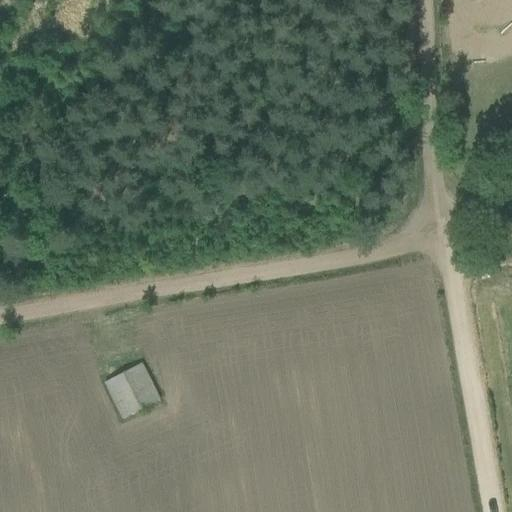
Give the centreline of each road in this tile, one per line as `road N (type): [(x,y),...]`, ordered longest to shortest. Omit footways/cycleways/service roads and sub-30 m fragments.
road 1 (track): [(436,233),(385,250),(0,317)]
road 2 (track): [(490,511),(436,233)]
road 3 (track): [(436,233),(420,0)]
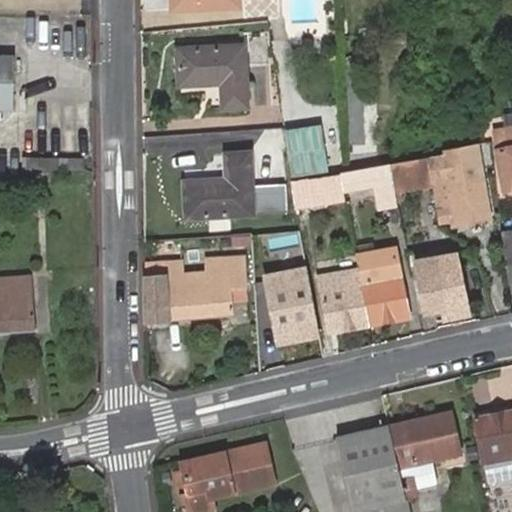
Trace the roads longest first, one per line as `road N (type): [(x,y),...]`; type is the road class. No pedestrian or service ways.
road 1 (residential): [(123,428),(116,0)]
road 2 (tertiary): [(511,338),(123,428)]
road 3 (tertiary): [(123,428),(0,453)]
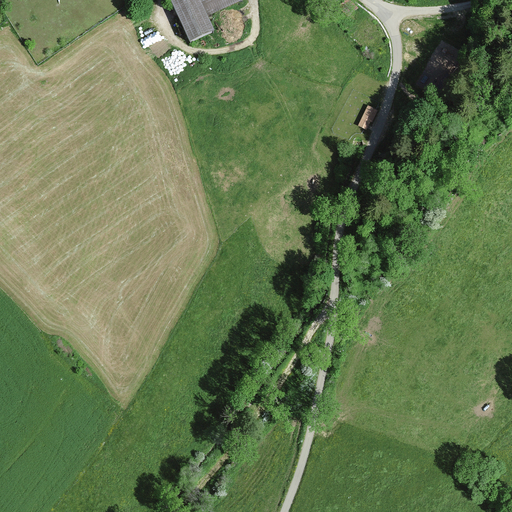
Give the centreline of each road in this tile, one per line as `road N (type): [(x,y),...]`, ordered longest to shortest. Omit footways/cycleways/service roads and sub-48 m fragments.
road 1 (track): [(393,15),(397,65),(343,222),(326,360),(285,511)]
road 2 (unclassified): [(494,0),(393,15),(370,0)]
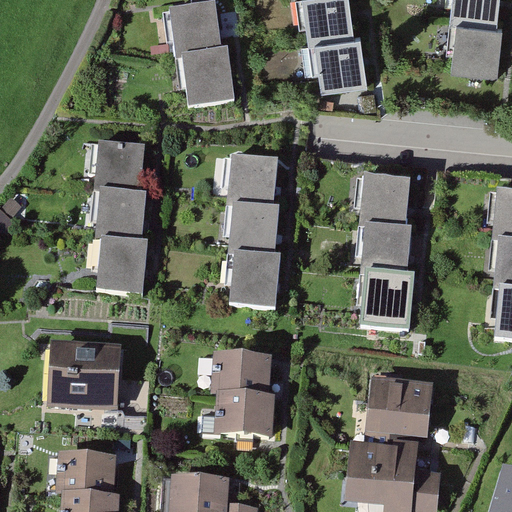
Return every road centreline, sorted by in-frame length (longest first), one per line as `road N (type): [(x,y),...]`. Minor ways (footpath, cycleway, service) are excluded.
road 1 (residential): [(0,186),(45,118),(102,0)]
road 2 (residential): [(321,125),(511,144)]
*****
* **Prompt**:
Reproduce verbatim everything from the line containing "sub-48 m fragments." down to the end of the entries, including both ends, and leave the pictures out of your answer.

* **Worked answer**:
Give the centreline of each road in this tile, one per line as `road N (type): [(x,y),...]`, ordered longest to shortest. Omit footways/cycleways/service roads and sub-48 m fragments.
road 1 (track): [(393,15),(397,65),(343,222),(326,360),(285,511)]
road 2 (unclassified): [(494,0),(393,15),(370,0)]
Return every road centreline, sorted by in-frame length (longest first), one per line as `road N (type): [(x,y),...]`. Minor ways (footpath, cycleway, service) are excluded.
road 1 (residential): [(0,186),(45,118),(102,0)]
road 2 (residential): [(321,125),(511,144)]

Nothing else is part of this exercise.